*** Opening Material for the task ***

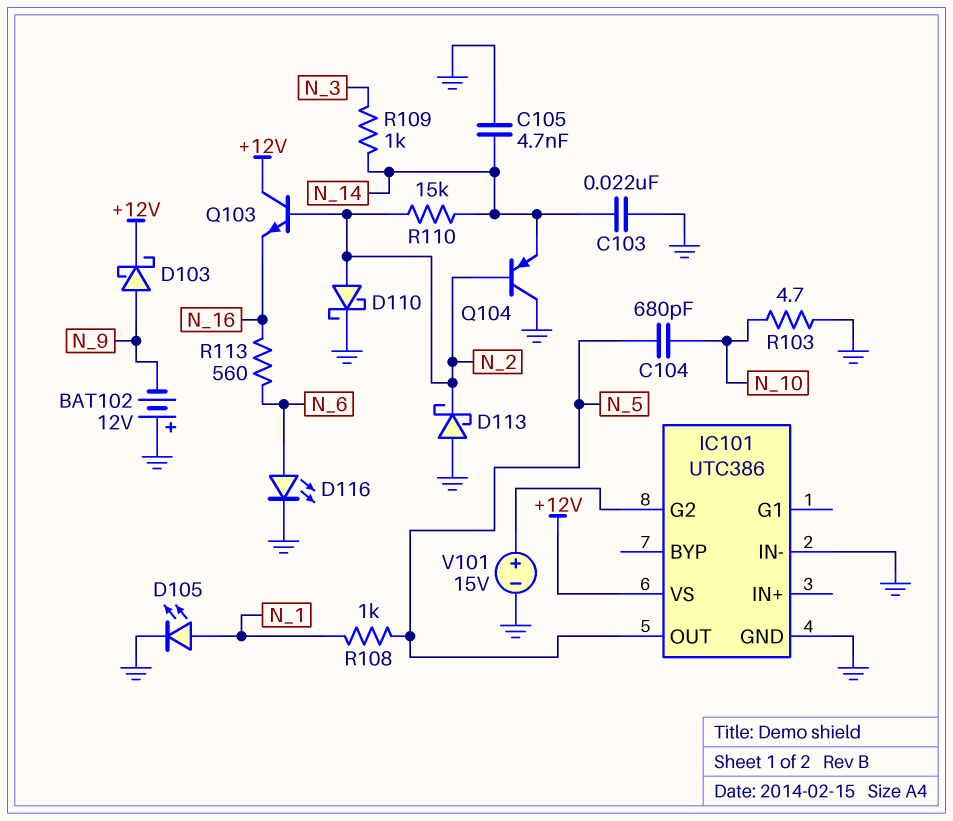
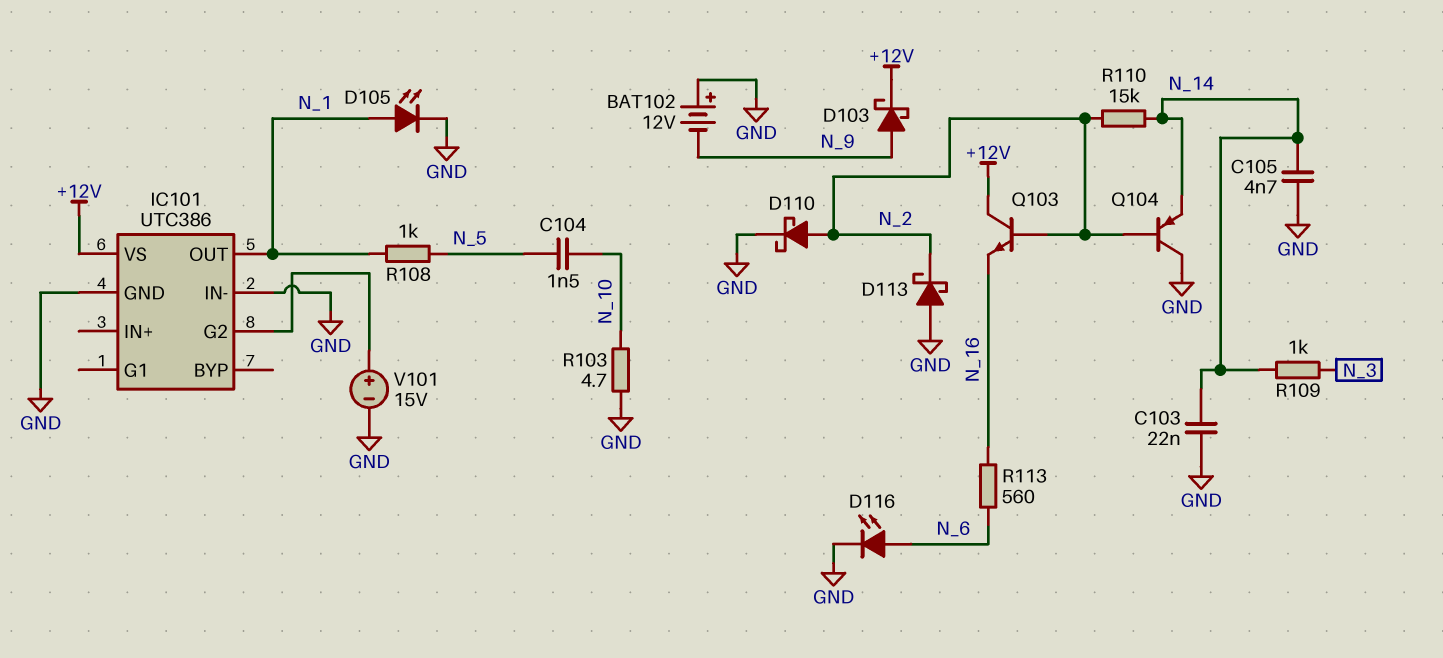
C104: 680pF (N_5, N_10) -> 1.5nF (N_5, N_10)
IC101 pin OUT: N_5 -> N_1

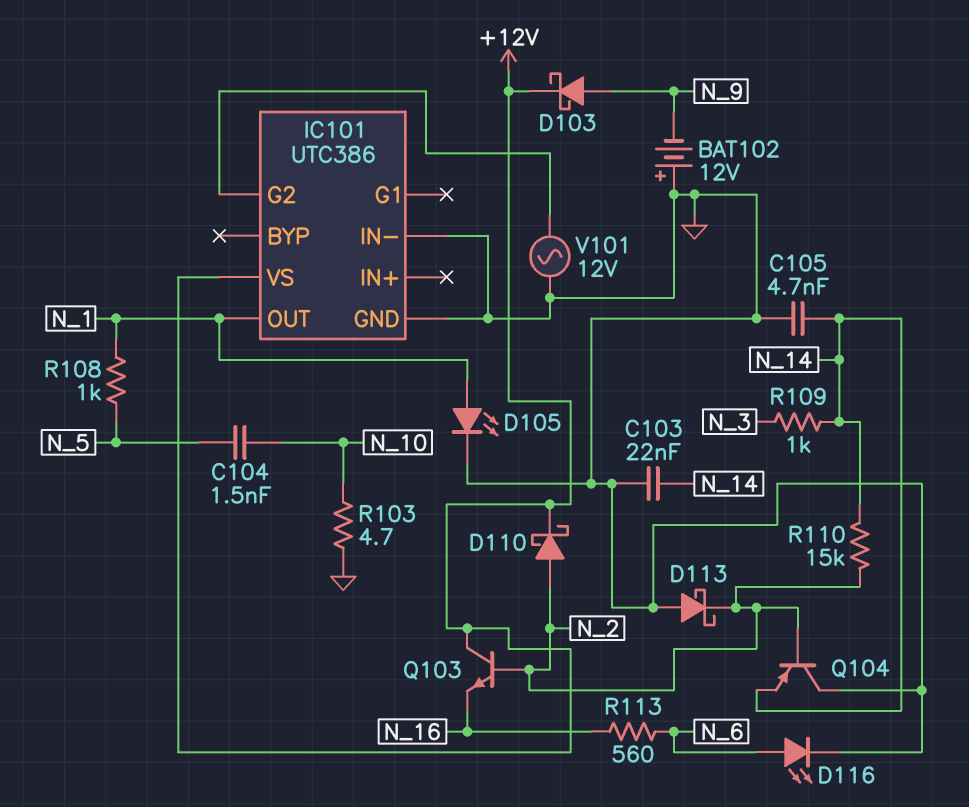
D110: schottky (A N_2, K GND) -> schottky (A N_2, K +12V)
V101: 15V (plus IC101/G2, minus GND) -> AC 12V (GND, IC101/G2)

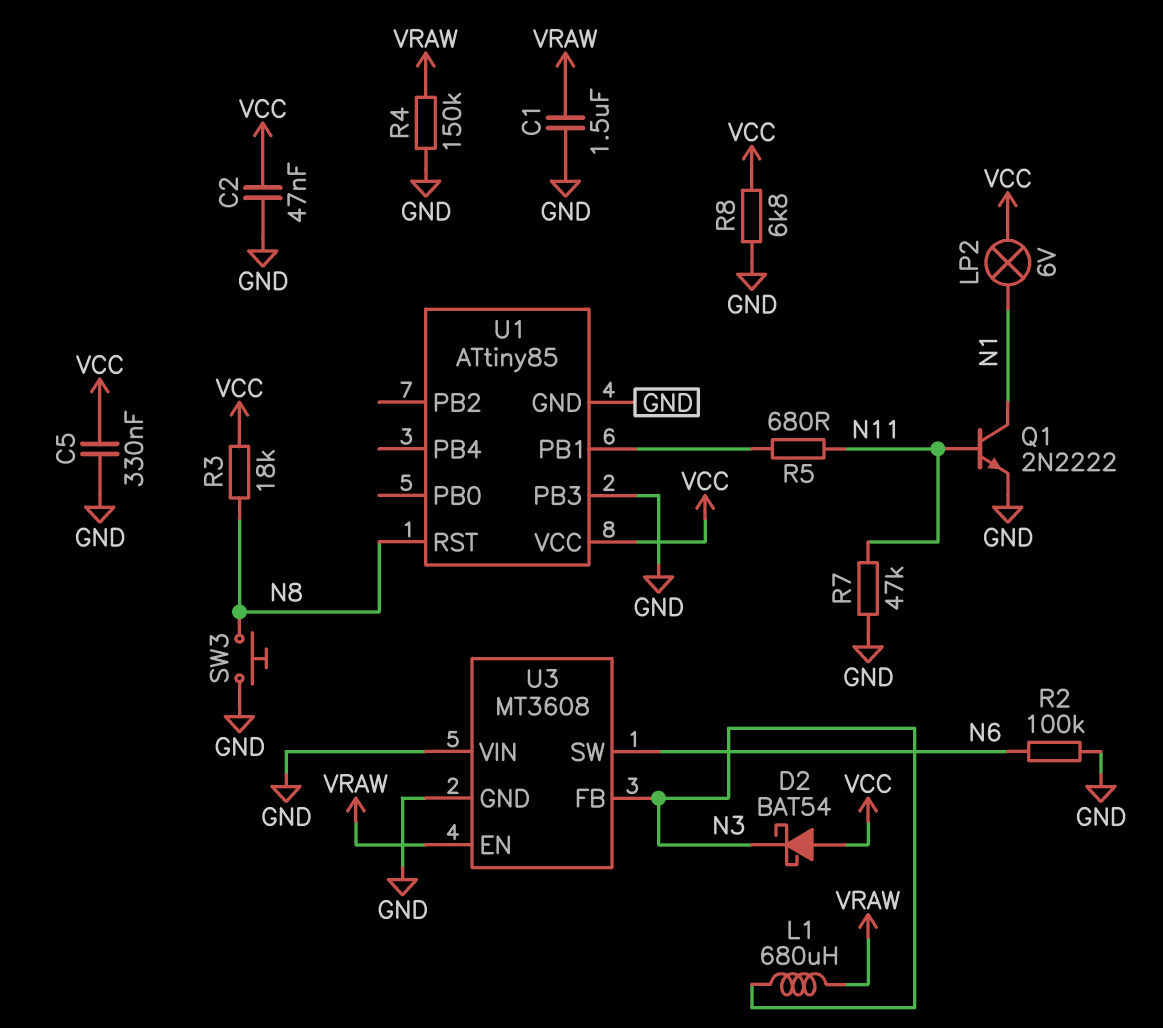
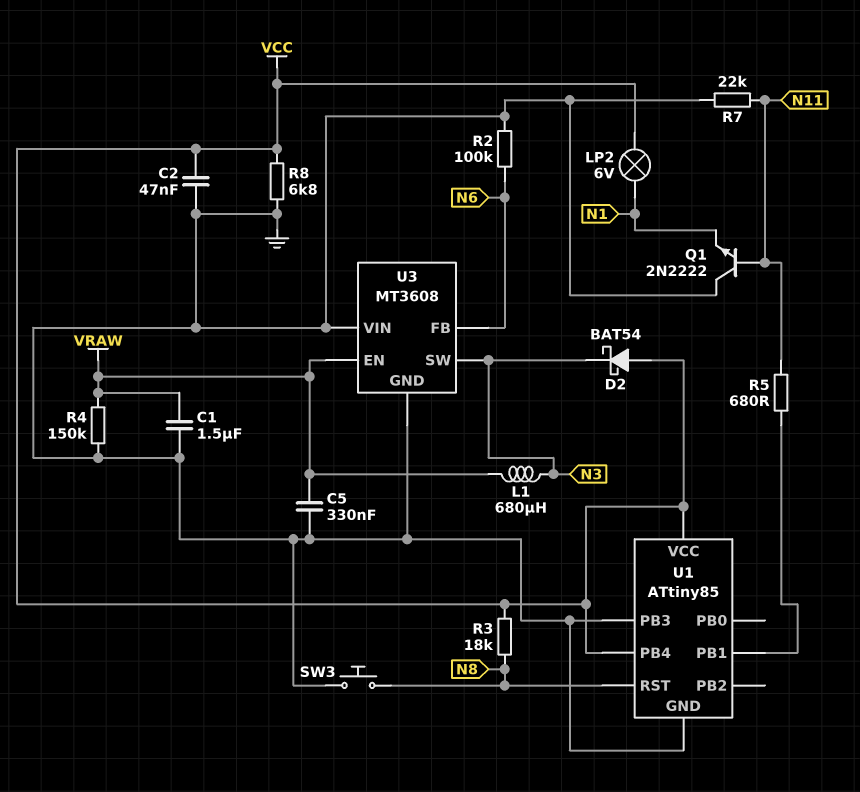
C5: 330nF (GND, VCC) -> 330nF (GND, VRAW)
Q1: NPN 2N2222 (B N11, C N1, E GND) -> NPN 2N2222 (B N11, C GND, E N1)
R7: 47k (GND, N11) -> 22k (GND, N11)
U1 pin PB4: none -> VCC
U3 pin FB: N3 -> N6
U3 pin SW: N6 -> N3

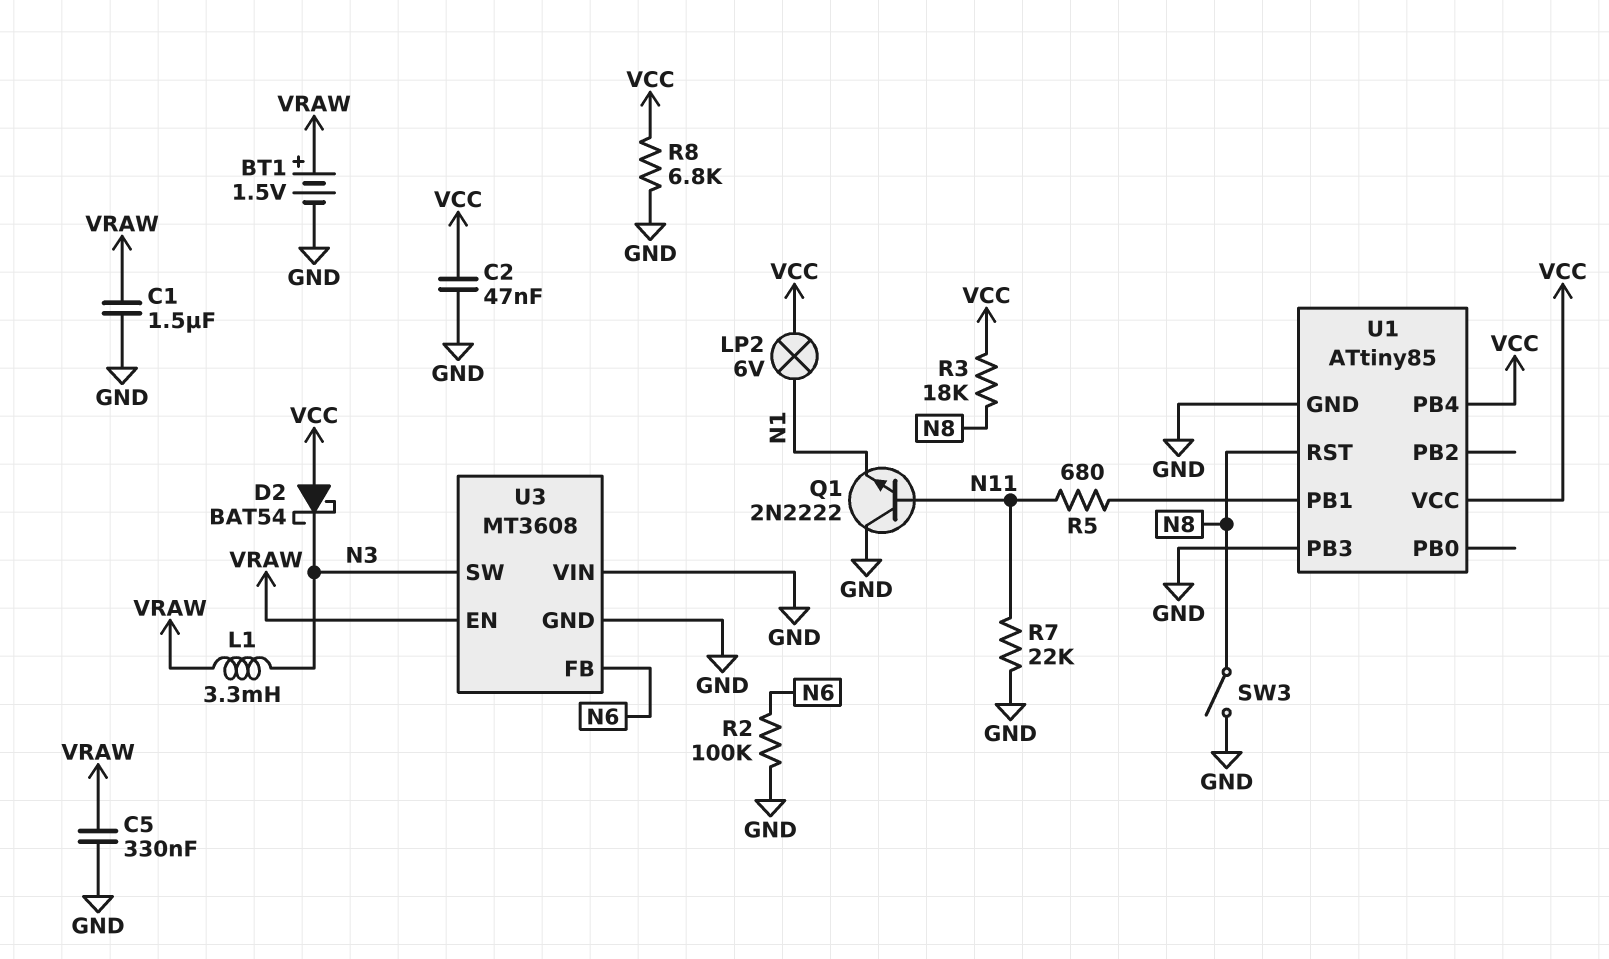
BT1: none -> 1.5V (plus VRAW, minus GND)
L1: 680uH (N3, VRAW) -> 3.3mH (N3, VRAW)
R4: 150k (GND, VRAW) -> none
SW3: button (GND, N8) -> switch (GND, N8)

*** Closing Material for the task ***

## Assignment
Read the entries above, then pull out the lines that include "plus".

## Completed task
V101: 15V (plus IC101/G2, minus GND) -> AC 12V (GND, IC101/G2)
BT1: none -> 1.5V (plus VRAW, minus GND)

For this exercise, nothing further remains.